AVAILABLE DATA:
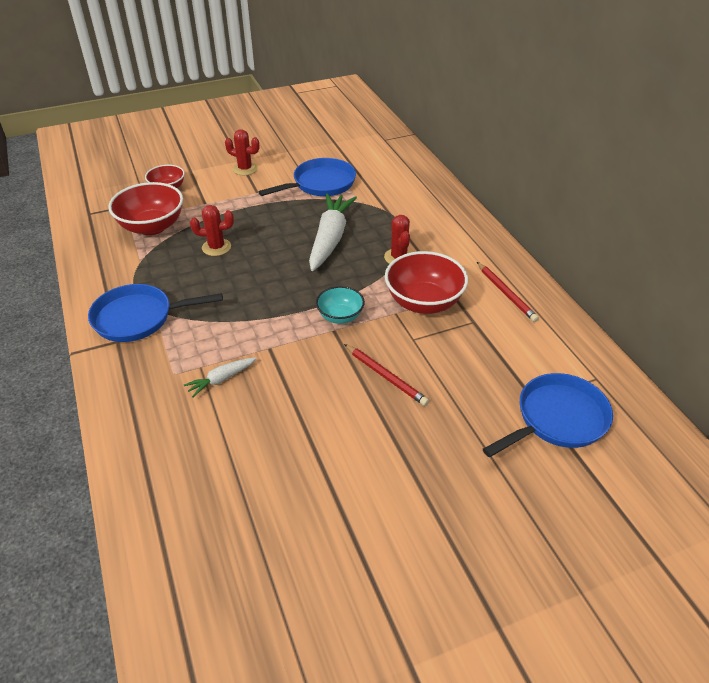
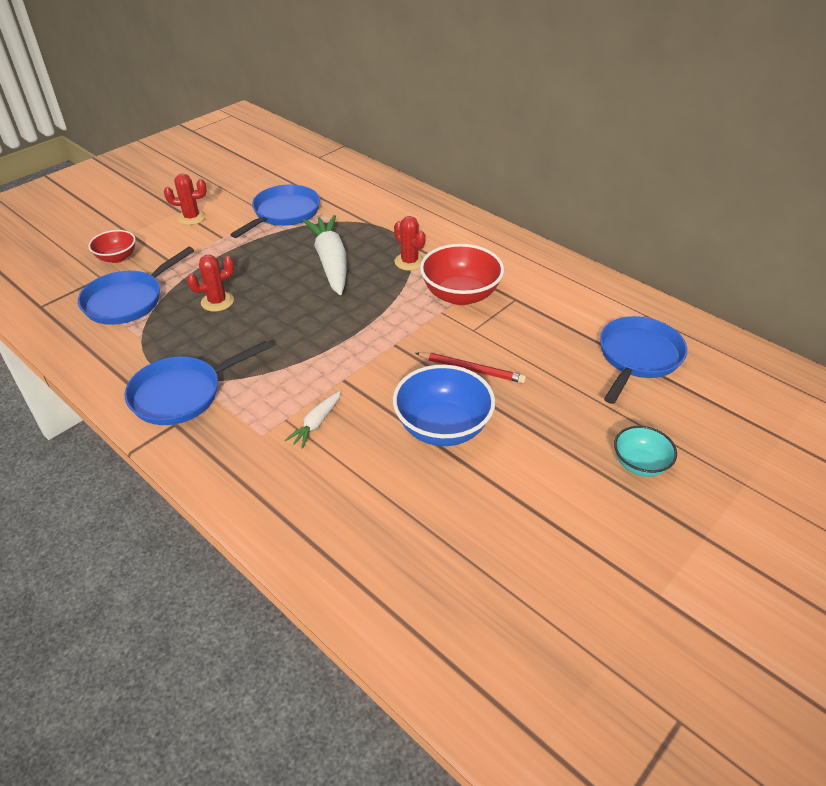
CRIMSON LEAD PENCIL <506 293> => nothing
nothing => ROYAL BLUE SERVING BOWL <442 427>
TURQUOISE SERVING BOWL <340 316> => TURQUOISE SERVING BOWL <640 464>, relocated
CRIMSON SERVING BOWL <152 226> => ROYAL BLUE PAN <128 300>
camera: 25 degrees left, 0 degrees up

WHAT YOU WILL DO: Reply with a lone number, the count of lines in the data that include the string "BOWL".

EXERCISE OUTPUT: 3